# [WORK ORDER]
State how many lines below hold the word "diamond". Give that number and no other text.

Dataset entries:
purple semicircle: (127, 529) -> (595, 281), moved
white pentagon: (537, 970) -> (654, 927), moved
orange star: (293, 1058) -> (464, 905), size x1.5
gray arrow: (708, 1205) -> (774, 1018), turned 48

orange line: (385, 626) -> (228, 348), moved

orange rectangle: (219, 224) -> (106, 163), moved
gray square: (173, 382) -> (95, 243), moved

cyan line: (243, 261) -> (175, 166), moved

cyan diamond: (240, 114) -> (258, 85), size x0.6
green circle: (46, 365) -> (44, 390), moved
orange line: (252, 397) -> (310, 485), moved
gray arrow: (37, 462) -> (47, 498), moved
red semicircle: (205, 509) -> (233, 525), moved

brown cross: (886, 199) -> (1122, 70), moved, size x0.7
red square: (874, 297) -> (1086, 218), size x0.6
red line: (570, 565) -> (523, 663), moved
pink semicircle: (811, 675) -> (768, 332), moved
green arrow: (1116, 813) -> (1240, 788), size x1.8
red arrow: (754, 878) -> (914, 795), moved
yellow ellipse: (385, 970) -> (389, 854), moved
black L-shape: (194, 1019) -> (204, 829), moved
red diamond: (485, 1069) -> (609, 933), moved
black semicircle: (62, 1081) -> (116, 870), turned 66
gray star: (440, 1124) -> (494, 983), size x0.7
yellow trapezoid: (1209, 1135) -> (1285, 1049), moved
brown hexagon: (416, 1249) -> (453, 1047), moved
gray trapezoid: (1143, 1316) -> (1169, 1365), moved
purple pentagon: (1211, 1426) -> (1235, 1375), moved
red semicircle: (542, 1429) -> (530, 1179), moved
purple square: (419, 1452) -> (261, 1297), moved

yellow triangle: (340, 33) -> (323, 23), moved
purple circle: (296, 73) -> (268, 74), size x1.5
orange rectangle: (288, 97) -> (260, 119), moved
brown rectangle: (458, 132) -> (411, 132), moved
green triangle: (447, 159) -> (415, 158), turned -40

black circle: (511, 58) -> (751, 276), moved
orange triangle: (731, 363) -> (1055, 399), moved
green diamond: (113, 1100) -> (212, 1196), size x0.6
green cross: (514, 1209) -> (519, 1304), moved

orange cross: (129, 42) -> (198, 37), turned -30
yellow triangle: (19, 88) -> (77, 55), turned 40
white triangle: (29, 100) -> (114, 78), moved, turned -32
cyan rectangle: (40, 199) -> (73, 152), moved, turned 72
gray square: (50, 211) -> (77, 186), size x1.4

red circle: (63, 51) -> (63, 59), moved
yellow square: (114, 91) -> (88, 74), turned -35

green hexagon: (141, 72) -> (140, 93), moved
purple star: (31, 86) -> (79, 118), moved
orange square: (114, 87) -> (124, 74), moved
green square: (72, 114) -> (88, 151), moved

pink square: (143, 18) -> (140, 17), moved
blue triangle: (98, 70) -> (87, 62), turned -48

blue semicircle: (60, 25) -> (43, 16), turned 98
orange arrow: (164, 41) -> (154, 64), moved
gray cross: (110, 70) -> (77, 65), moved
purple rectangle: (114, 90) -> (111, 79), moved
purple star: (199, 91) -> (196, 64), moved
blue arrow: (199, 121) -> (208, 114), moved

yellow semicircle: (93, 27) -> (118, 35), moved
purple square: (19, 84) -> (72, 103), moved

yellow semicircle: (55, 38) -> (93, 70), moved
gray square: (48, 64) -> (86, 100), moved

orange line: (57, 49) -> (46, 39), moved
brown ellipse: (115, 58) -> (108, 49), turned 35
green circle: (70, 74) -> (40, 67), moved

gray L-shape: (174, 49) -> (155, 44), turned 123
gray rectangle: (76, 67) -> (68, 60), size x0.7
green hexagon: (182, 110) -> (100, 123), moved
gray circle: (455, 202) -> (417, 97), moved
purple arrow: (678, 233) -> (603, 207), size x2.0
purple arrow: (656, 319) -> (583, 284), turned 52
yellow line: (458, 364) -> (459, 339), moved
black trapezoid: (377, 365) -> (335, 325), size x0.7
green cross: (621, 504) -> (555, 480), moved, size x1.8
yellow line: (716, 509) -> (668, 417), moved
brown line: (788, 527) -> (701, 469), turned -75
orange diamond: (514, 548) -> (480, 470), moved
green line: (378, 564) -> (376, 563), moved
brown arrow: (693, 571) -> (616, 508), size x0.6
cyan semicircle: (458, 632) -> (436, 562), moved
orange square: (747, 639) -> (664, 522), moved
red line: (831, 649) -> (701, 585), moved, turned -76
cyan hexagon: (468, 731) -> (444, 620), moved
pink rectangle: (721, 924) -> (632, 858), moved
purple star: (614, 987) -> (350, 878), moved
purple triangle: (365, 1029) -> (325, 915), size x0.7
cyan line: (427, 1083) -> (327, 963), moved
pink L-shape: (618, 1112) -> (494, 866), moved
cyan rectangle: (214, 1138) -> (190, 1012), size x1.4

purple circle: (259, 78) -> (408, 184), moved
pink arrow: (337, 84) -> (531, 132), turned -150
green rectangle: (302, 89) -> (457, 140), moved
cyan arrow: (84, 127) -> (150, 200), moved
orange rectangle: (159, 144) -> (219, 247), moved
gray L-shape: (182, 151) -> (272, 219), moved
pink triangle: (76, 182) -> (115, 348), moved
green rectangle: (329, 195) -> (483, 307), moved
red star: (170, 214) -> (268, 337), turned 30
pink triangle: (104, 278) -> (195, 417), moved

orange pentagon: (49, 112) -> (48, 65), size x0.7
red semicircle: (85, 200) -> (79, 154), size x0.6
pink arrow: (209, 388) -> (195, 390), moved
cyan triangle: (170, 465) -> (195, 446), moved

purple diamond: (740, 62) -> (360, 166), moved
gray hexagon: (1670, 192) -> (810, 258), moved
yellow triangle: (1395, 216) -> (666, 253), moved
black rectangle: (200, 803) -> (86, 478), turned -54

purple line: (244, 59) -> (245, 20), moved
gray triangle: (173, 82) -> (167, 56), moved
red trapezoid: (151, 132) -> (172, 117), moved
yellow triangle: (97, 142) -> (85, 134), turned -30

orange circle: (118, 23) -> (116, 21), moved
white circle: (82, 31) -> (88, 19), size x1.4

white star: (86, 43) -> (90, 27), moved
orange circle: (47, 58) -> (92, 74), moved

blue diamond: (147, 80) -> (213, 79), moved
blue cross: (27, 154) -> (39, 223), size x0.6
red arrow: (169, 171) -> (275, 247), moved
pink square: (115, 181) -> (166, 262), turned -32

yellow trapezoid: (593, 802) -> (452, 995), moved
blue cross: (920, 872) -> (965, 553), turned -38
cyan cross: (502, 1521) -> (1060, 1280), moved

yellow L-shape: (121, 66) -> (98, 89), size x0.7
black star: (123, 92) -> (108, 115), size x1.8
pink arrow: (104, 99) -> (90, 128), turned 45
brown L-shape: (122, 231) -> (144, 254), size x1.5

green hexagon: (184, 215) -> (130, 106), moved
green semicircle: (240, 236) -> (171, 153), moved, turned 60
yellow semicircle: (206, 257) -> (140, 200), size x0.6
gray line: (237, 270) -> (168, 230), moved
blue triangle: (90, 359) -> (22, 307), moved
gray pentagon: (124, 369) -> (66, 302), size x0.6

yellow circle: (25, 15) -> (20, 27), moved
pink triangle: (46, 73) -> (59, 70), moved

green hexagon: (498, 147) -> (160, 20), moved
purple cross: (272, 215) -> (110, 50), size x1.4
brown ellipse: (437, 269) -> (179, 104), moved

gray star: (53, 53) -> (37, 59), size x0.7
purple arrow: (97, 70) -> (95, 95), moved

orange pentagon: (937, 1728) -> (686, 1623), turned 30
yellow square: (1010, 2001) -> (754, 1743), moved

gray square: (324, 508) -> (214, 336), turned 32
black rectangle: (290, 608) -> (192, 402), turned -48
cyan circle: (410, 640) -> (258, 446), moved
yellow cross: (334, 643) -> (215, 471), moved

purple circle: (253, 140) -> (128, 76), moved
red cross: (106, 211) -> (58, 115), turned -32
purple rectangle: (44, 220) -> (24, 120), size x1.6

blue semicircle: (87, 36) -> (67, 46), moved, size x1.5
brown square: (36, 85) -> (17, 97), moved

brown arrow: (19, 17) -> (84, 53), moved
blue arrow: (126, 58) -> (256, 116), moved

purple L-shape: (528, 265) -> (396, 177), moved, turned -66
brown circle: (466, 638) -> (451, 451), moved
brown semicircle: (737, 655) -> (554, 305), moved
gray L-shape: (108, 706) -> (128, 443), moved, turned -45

# [EXERCISE ANSWER]
6